▶ [WHAT NEEDS TO BE DONE] Only the lines from the one containing "none -> orange plate C8:D8 level 1" to the end of the data below belong in the answer, each repeated exactly; no pictures.

==== LISTED RECORDS

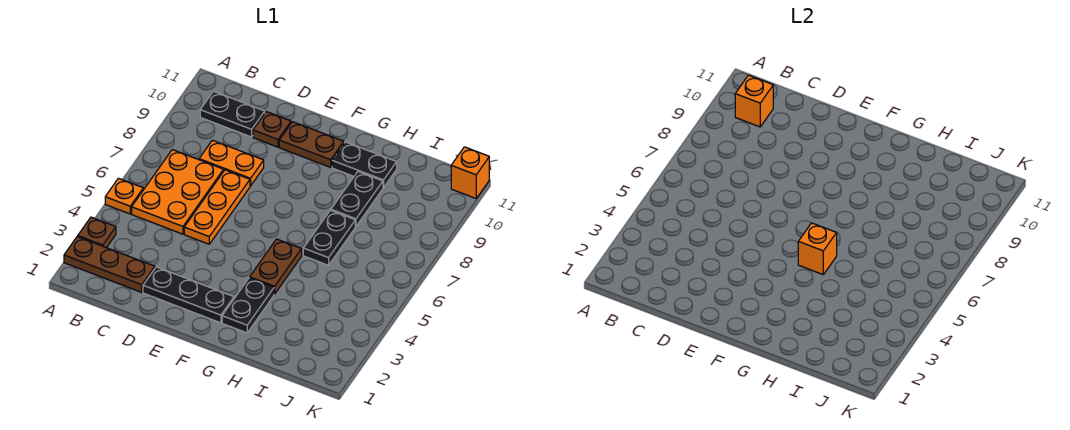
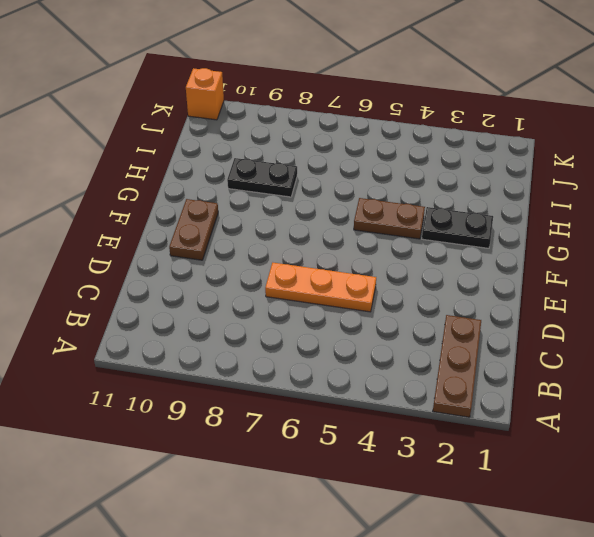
none -> brown plate A3 level 1
none -> orange plate A5 level 1
none -> orange plate B5:C7 level 1

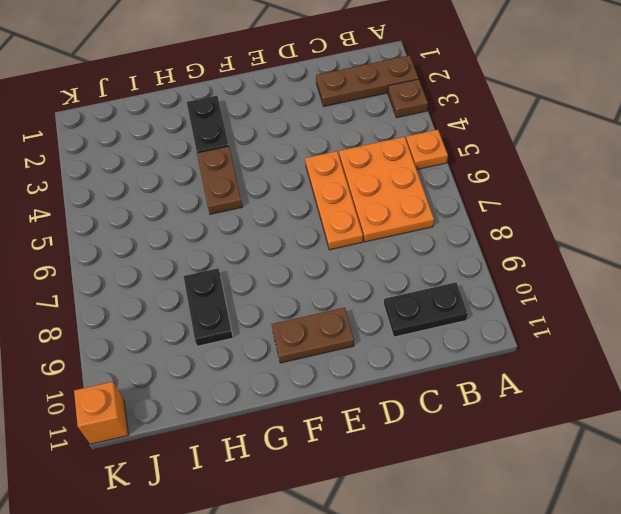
none -> orange plate C8:D8 level 1
none -> black plate D2:F2 level 1
none -> brown plate D10 level 1

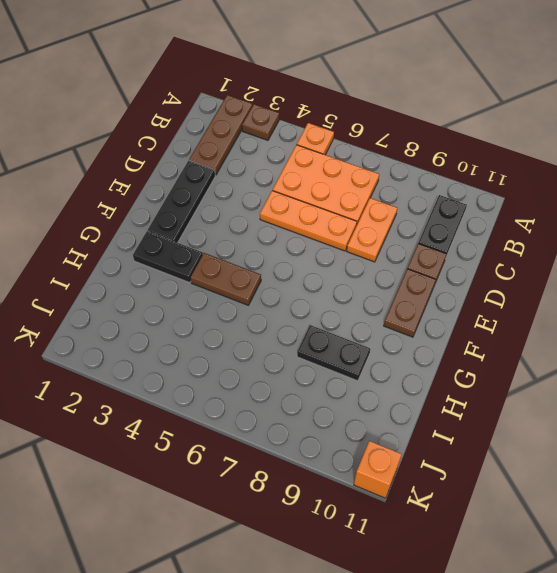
none -> black plate G10:H10 level 1
none -> black plate H6:H7 level 1
none -> orange brick B10 level 2

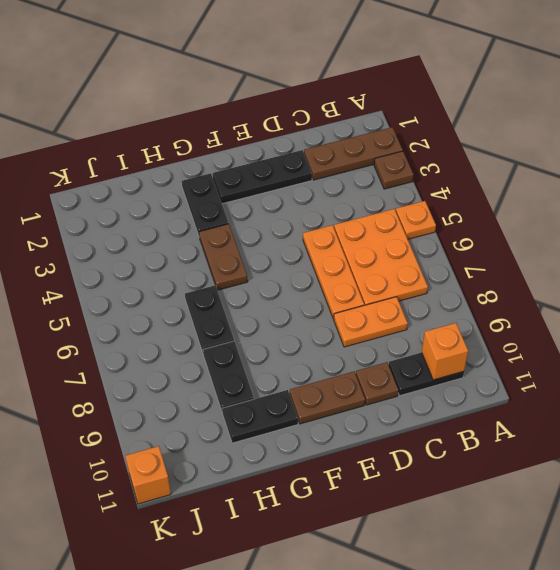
none -> orange brick G5 level 2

========

▶ [WRITTEN ANSWER]
none -> orange plate C8:D8 level 1
none -> black plate D2:F2 level 1
none -> brown plate D10 level 1

none -> black plate G10:H10 level 1
none -> black plate H6:H7 level 1
none -> orange brick B10 level 2

none -> orange brick G5 level 2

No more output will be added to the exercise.